* TASK BRIEF: Two lines mark the range in the entries below: the one holding "none -> pink tile I8 level 1" and the one holding "none -> orange tile F3 level 1". Set down those two and all lines between them, exactly.
*** Opening SOURCE INFORMATION ***
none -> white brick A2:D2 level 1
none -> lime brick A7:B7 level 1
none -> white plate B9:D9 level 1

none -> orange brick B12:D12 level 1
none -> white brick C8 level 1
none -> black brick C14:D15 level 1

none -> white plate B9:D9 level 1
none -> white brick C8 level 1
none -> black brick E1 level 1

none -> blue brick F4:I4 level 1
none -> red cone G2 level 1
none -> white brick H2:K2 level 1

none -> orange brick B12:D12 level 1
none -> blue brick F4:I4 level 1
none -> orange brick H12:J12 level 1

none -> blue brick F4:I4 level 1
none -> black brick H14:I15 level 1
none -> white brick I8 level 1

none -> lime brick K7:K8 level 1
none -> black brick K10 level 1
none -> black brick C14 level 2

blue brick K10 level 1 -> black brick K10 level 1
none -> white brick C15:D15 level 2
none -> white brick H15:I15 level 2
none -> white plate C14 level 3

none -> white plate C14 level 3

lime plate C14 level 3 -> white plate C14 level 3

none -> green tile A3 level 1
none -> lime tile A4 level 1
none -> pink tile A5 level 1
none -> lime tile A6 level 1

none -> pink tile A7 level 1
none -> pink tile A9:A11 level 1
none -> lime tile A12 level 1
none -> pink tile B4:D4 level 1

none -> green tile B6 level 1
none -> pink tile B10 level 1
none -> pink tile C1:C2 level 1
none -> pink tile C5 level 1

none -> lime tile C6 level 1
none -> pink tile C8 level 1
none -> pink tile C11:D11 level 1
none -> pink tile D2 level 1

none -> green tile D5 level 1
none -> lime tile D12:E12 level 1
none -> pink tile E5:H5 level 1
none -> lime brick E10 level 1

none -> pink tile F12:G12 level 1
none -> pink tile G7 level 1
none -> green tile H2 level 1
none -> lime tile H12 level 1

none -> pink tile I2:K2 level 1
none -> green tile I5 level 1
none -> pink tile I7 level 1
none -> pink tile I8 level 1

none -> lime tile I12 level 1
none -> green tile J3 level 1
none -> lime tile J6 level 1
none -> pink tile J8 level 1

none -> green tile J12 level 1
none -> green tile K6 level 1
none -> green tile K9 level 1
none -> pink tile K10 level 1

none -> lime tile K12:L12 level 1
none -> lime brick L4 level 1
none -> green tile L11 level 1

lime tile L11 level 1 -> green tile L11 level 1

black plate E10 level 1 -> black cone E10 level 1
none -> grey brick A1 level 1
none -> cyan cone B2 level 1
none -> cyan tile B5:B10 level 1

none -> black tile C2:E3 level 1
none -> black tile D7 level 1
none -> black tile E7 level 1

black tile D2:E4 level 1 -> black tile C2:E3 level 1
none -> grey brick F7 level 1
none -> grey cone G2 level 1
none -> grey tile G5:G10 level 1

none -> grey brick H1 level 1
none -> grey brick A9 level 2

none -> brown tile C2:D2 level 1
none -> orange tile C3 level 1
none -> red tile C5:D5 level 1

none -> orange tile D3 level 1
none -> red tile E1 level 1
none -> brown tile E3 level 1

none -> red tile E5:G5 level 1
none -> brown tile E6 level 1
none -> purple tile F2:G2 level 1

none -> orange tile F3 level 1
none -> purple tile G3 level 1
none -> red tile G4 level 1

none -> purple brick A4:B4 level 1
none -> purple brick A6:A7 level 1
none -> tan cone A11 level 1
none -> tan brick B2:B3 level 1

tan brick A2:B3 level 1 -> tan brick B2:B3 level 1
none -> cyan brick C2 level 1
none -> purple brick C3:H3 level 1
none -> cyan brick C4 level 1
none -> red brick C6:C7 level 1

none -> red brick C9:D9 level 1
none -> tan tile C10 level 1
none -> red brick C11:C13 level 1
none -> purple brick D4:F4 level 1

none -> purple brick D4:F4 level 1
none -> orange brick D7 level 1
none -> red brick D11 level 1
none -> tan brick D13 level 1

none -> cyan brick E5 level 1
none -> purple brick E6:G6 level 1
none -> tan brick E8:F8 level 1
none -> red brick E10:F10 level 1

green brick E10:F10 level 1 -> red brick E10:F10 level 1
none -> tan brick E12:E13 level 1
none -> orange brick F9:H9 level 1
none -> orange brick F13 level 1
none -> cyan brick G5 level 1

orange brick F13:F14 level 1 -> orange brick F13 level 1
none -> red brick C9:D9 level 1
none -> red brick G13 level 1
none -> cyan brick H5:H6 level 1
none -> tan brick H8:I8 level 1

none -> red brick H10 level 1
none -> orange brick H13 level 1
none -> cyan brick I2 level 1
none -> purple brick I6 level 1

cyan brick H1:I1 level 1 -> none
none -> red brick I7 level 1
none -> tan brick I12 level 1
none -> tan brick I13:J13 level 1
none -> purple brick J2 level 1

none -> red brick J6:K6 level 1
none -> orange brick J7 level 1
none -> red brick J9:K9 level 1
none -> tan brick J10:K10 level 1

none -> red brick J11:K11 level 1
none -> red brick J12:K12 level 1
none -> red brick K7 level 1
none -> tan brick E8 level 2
*** Closing SOURCE INFORMATION ***
* ANSWER FOR THE TASK:
none -> pink tile I8 level 1

none -> lime tile I12 level 1
none -> green tile J3 level 1
none -> lime tile J6 level 1
none -> pink tile J8 level 1

none -> green tile J12 level 1
none -> green tile K6 level 1
none -> green tile K9 level 1
none -> pink tile K10 level 1

none -> lime tile K12:L12 level 1
none -> lime brick L4 level 1
none -> green tile L11 level 1

lime tile L11 level 1 -> green tile L11 level 1

black plate E10 level 1 -> black cone E10 level 1
none -> grey brick A1 level 1
none -> cyan cone B2 level 1
none -> cyan tile B5:B10 level 1

none -> black tile C2:E3 level 1
none -> black tile D7 level 1
none -> black tile E7 level 1

black tile D2:E4 level 1 -> black tile C2:E3 level 1
none -> grey brick F7 level 1
none -> grey cone G2 level 1
none -> grey tile G5:G10 level 1

none -> grey brick H1 level 1
none -> grey brick A9 level 2

none -> brown tile C2:D2 level 1
none -> orange tile C3 level 1
none -> red tile C5:D5 level 1

none -> orange tile D3 level 1
none -> red tile E1 level 1
none -> brown tile E3 level 1

none -> red tile E5:G5 level 1
none -> brown tile E6 level 1
none -> purple tile F2:G2 level 1

none -> orange tile F3 level 1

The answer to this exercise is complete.